A complete and exact copy of the data below is the task.

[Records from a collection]
____________________

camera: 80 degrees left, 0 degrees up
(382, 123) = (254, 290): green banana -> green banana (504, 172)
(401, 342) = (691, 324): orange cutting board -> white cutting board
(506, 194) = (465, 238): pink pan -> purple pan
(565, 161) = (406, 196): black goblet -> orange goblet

____________________

▸ **OUTPUT FOR THIS TASK**
camera: 80 degrees left, 0 degrees up
(382, 123) = (254, 290): green banana -> green banana (504, 172)
(401, 342) = (691, 324): orange cutting board -> white cutting board
(506, 194) = (465, 238): pink pan -> purple pan
(565, 161) = (406, 196): black goblet -> orange goblet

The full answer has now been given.